▶ [Problem to solve]
Will you extract the entries word for word? Images should not appear in the copy.

▶ [Data for this task]
★ ★ ★
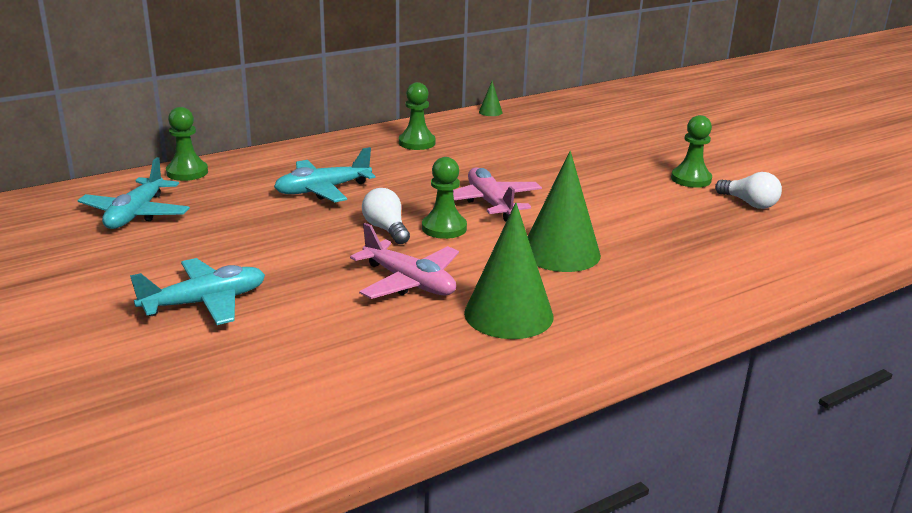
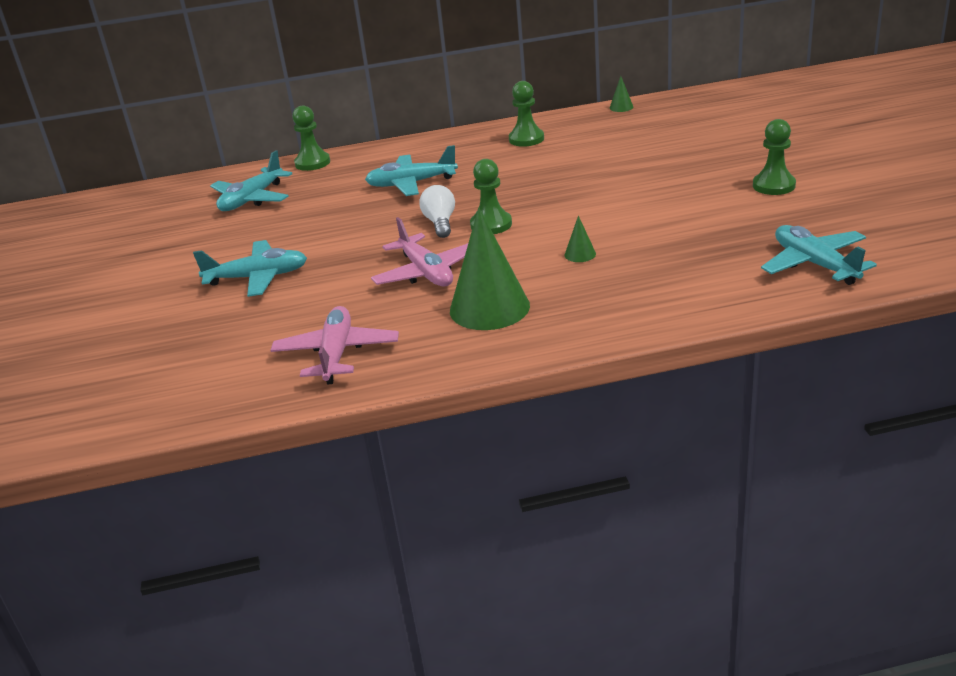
camera: 25 degrees right, 5 degrees up
(490, 203) = (550, 202): pink plane -> pink plane (336, 354)
(561, 252) = (580, 254): green cone -> green cone, size x0.42
(749, 203) = (816, 215): white light bulb -> none
(786, 248) = (814, 264): none -> turquoise plane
★ ★ ★
▶ [Task response]
camera: 25 degrees right, 5 degrees up
(490, 203) = (550, 202): pink plane -> pink plane (336, 354)
(561, 252) = (580, 254): green cone -> green cone, size x0.42
(749, 203) = (816, 215): white light bulb -> none
(786, 248) = (814, 264): none -> turquoise plane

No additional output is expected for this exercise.